== PROBLEM DESCRIPTION ==
Go to the line with "orange brick G2:G4" in the entries below and write out every line from there through the line with "lime brick K3", exactly and without pictures.

== LISTED ENTRIES ==
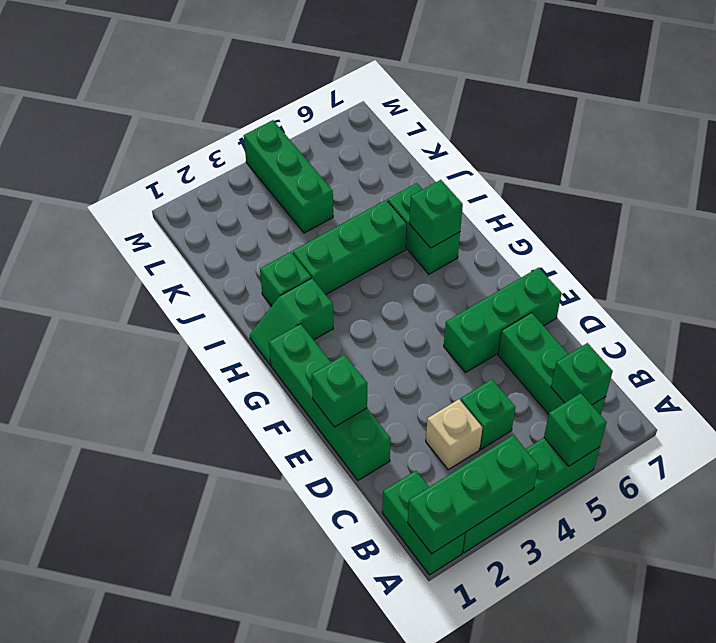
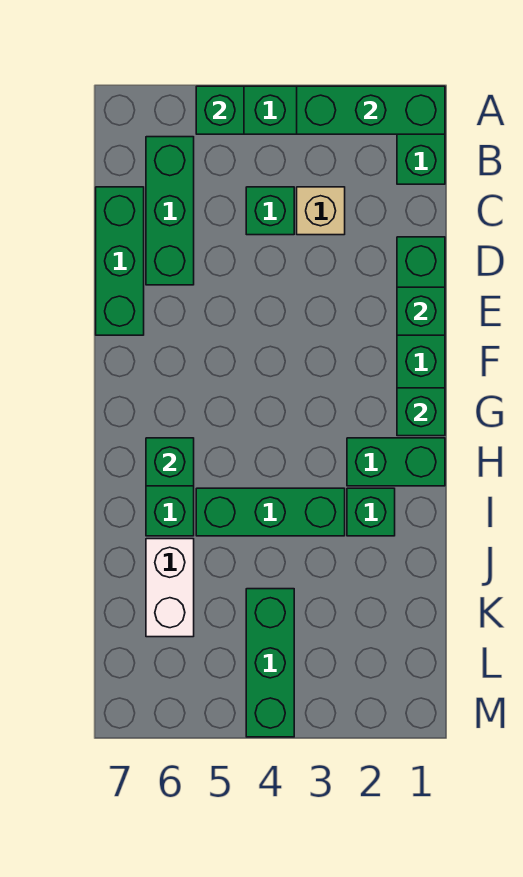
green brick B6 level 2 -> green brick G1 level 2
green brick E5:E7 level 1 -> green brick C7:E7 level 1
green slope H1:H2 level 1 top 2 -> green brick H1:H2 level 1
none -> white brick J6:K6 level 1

---

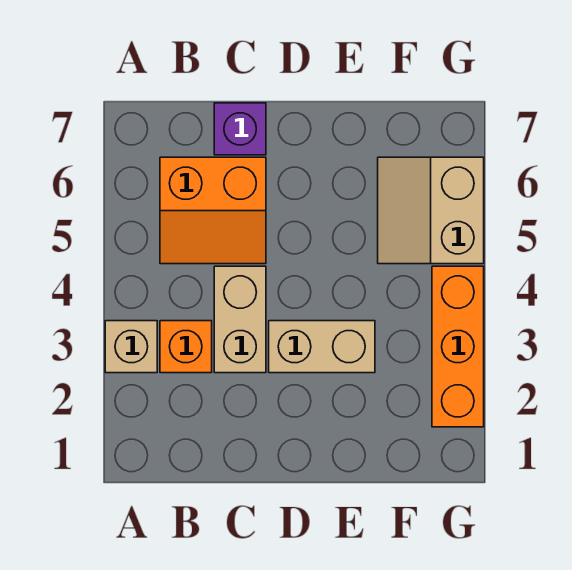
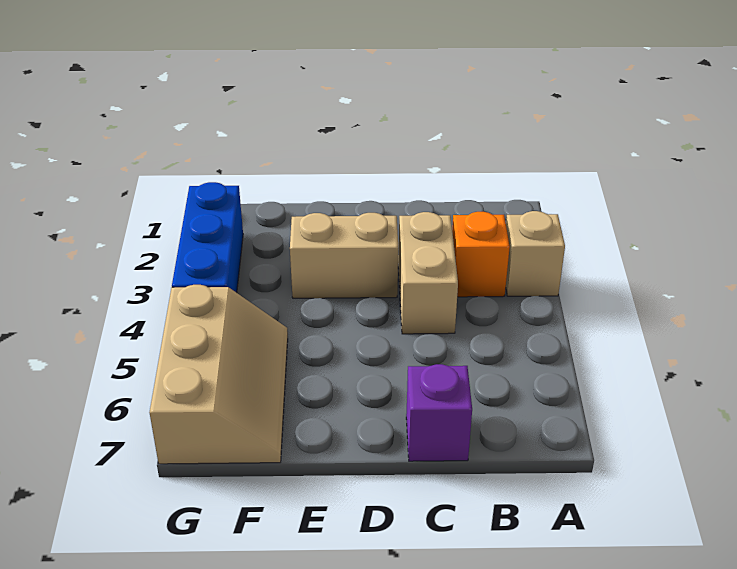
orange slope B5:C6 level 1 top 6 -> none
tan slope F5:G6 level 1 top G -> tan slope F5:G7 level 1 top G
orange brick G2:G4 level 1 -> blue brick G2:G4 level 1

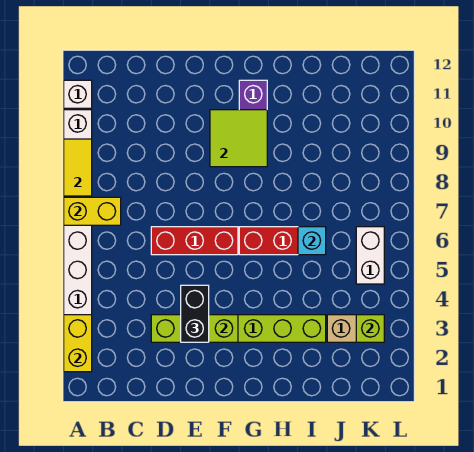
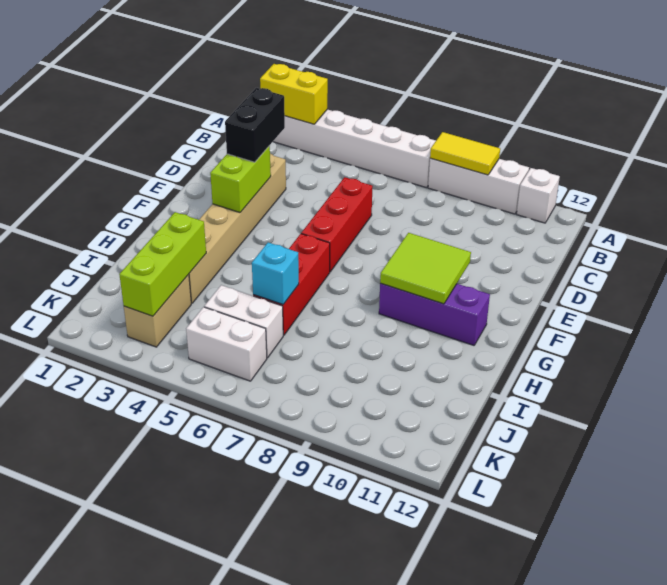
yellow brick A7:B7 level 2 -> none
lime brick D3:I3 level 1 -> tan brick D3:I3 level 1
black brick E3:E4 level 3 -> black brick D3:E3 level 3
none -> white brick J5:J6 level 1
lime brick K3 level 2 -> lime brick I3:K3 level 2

== RESULT OF THIS TASK ==
orange brick G2:G4 level 1 -> blue brick G2:G4 level 1

yellow brick A7:B7 level 2 -> none
lime brick D3:I3 level 1 -> tan brick D3:I3 level 1
black brick E3:E4 level 3 -> black brick D3:E3 level 3
none -> white brick J5:J6 level 1
lime brick K3 level 2 -> lime brick I3:K3 level 2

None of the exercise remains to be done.